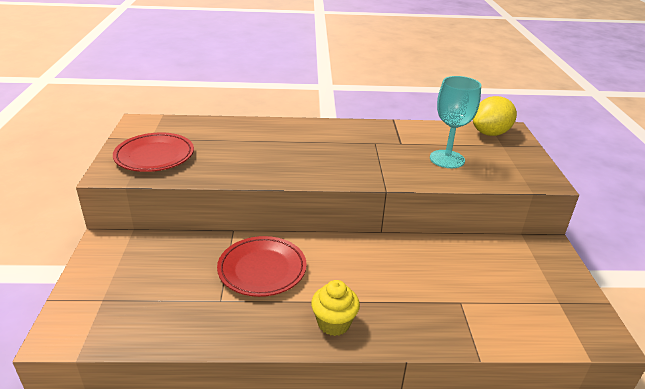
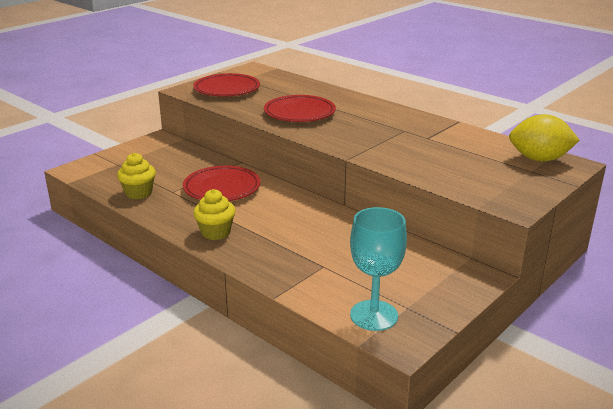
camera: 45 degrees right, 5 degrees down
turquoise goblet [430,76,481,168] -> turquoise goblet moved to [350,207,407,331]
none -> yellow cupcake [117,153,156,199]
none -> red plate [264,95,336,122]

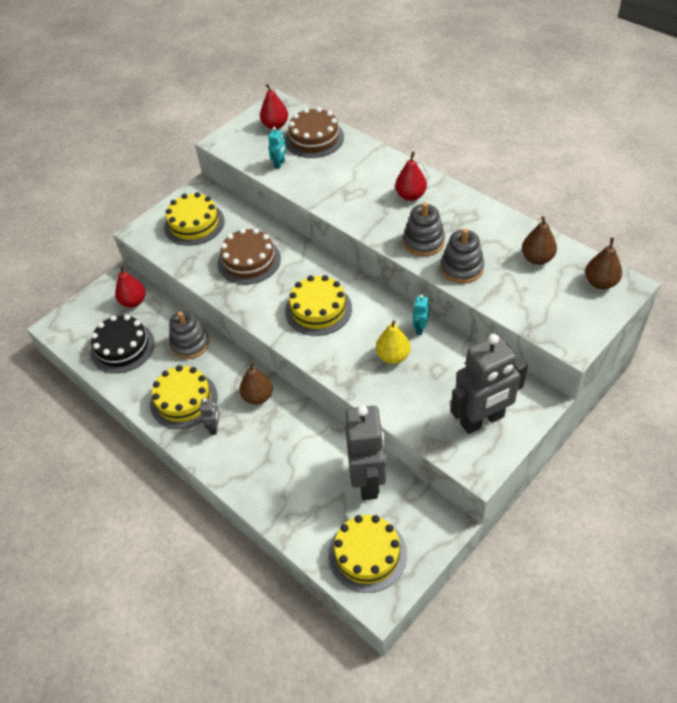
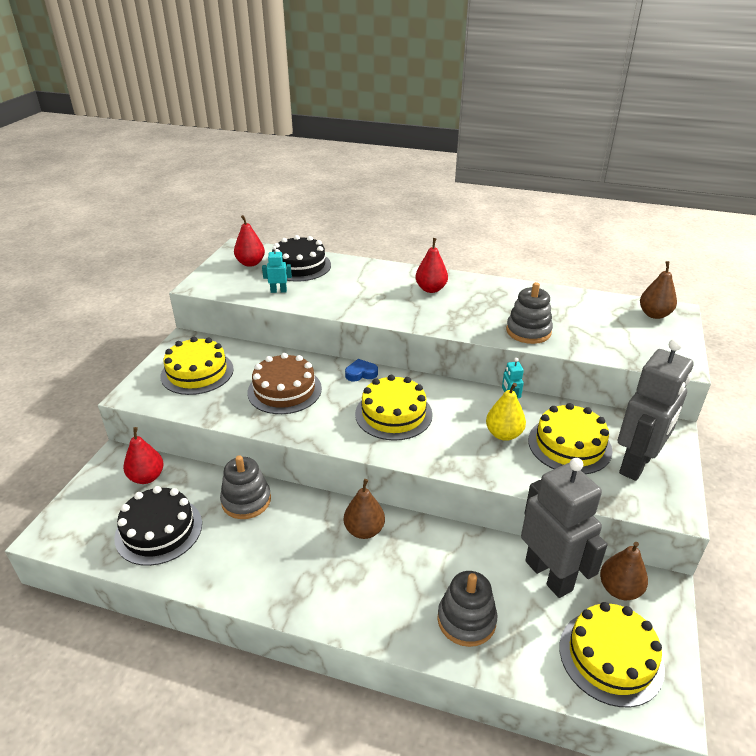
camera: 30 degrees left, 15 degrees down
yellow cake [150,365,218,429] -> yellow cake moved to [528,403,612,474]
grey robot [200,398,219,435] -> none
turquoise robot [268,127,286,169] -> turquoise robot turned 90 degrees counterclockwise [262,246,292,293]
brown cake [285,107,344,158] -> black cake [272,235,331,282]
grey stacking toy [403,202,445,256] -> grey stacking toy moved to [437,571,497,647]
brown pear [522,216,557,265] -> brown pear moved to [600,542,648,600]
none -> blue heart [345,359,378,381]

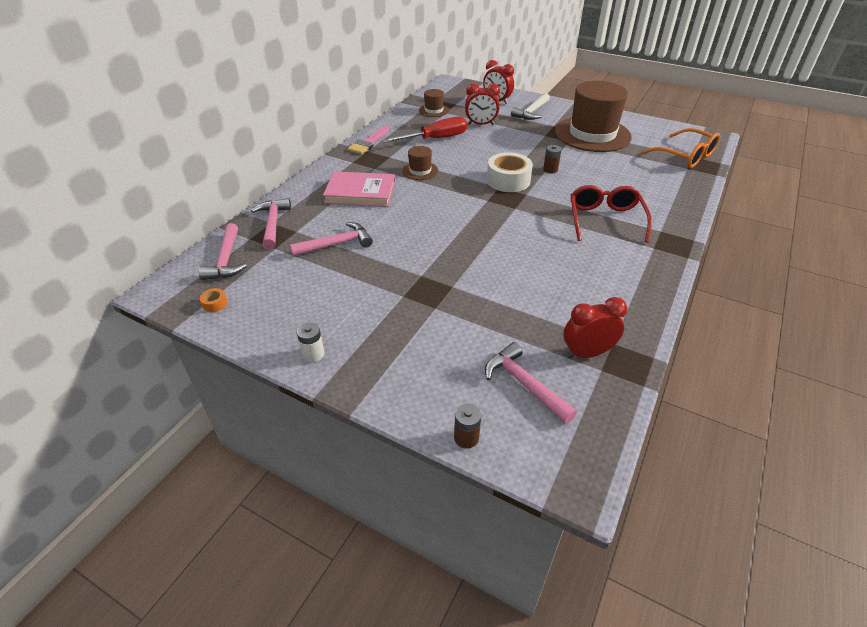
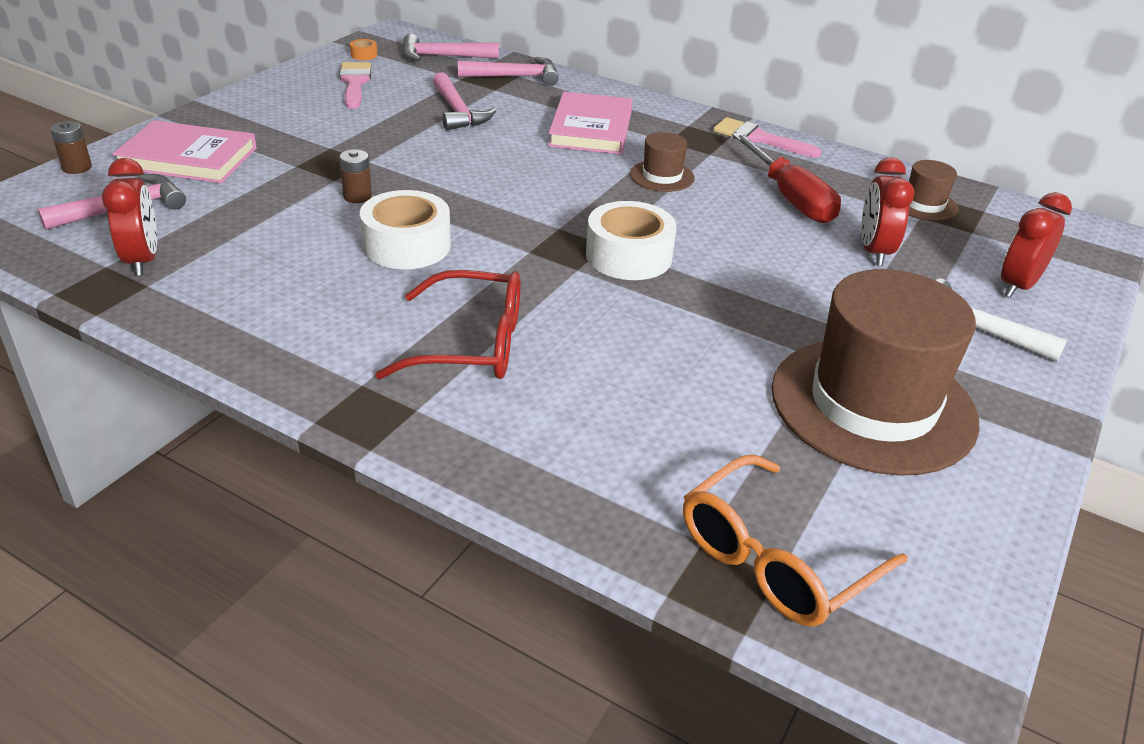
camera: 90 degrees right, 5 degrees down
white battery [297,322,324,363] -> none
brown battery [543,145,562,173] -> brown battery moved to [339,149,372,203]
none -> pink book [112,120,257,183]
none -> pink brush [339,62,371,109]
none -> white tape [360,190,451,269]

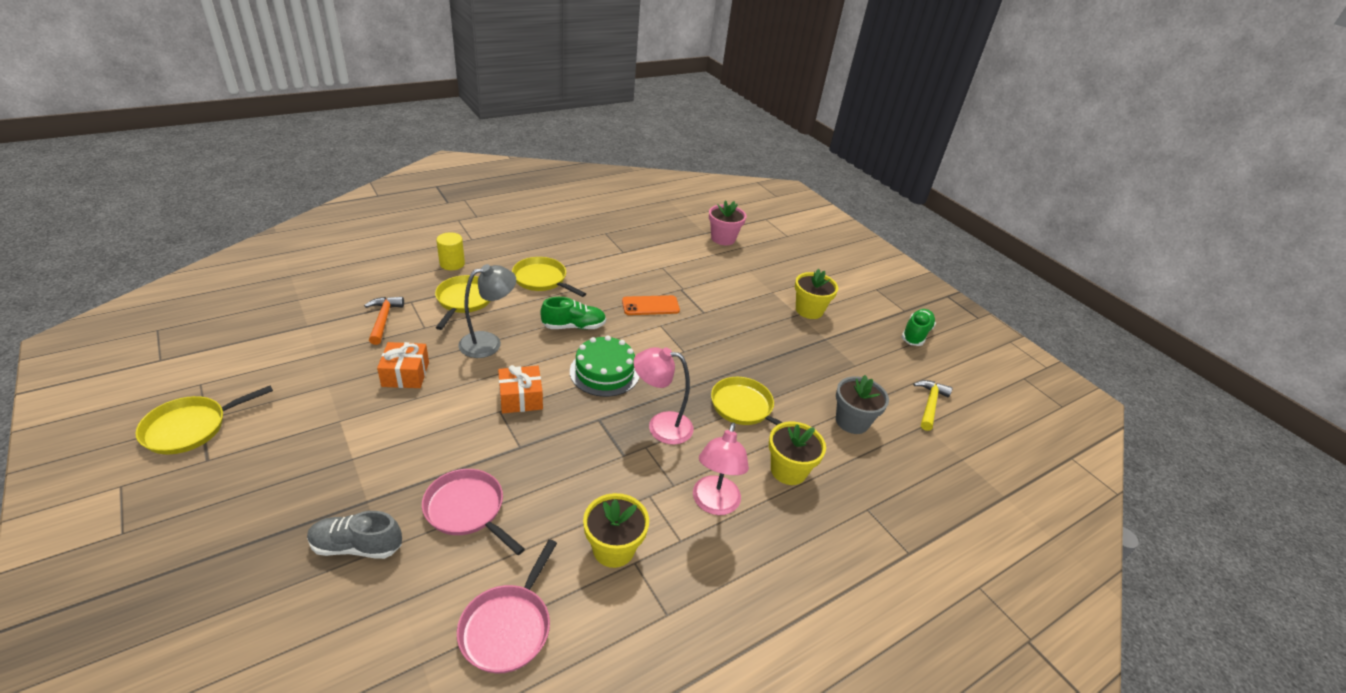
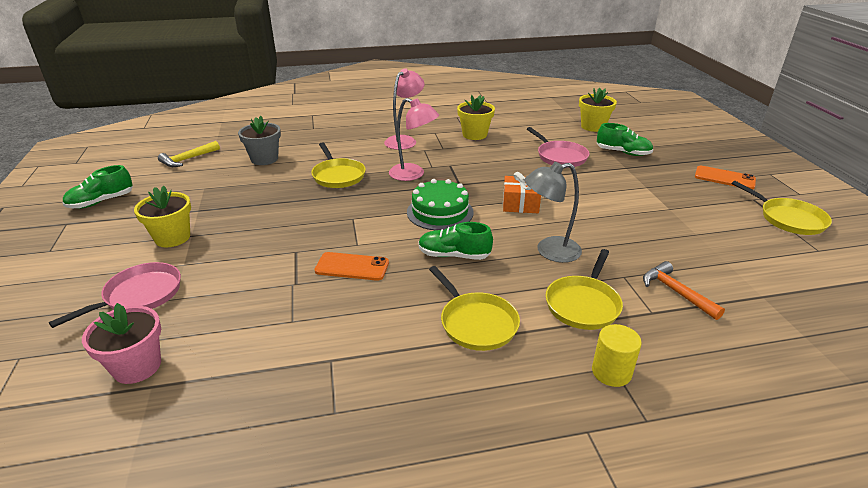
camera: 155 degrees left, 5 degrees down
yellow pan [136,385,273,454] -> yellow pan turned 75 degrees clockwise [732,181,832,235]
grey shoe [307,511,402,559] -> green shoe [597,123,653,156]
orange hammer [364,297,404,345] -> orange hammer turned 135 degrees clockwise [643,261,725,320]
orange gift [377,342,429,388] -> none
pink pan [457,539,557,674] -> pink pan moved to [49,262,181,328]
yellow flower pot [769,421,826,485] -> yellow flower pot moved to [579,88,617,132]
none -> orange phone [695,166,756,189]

□ □ □ □ □ □ □

__WORK INSTRUCTION__:
Working down the entries above, count each line in which "yellow" occurs, and state only the resulting number.

__RESPONSE TO THE EXERCISE__:
4